● **WHAT NEEDS TO BE DONE**
Write out every line below that includes the word "grey".

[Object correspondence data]
-*-
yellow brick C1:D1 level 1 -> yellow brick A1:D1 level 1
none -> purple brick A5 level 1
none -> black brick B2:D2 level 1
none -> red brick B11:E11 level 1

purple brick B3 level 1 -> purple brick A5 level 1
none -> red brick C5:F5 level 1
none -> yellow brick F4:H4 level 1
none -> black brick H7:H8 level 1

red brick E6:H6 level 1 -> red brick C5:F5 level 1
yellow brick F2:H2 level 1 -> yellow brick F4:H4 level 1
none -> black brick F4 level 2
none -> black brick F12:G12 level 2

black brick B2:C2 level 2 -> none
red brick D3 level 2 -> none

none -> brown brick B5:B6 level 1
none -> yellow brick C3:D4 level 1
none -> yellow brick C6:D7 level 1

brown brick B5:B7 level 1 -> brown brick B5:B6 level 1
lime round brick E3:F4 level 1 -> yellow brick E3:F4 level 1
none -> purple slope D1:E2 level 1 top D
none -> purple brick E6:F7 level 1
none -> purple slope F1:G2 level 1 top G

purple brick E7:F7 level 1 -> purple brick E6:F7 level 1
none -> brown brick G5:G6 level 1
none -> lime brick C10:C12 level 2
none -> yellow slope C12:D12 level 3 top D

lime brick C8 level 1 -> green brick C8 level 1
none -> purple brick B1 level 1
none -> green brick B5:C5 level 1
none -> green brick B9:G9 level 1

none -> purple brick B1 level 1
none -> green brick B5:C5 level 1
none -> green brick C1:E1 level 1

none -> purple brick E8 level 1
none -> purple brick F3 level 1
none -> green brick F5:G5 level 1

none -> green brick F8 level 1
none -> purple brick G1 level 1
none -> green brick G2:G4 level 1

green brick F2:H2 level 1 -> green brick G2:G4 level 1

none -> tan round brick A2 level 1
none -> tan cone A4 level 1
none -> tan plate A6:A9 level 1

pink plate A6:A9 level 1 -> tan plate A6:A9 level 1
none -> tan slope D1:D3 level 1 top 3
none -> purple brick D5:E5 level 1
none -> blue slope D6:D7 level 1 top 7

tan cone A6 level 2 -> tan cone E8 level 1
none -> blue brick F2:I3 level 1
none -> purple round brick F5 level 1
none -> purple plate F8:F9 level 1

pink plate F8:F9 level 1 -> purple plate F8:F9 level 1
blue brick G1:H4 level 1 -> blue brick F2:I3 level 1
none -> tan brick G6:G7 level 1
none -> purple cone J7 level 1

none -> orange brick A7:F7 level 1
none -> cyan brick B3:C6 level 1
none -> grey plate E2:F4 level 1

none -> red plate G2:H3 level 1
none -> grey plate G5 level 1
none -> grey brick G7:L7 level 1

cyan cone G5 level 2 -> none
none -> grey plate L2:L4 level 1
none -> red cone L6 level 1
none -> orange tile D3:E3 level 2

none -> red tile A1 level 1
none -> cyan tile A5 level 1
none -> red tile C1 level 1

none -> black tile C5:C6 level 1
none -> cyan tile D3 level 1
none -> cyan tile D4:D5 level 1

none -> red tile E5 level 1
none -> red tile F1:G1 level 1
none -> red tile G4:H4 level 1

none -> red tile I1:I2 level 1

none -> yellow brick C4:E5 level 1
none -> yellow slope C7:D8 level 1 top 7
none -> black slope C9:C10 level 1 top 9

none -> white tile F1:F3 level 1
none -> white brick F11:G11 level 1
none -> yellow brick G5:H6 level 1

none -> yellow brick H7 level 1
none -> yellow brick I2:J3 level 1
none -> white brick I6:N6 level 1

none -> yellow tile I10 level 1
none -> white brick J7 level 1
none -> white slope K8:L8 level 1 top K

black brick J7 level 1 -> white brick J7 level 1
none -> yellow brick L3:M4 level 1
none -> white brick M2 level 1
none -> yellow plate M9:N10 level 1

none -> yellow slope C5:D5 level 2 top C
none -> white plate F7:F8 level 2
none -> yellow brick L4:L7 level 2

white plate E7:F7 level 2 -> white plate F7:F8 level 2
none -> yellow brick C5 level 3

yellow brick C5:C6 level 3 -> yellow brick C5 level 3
-*-
● **ANSWER TO THE EXERCISE**
none -> grey plate E2:F4 level 1
none -> grey plate G5 level 1
none -> grey brick G7:L7 level 1
none -> grey plate L2:L4 level 1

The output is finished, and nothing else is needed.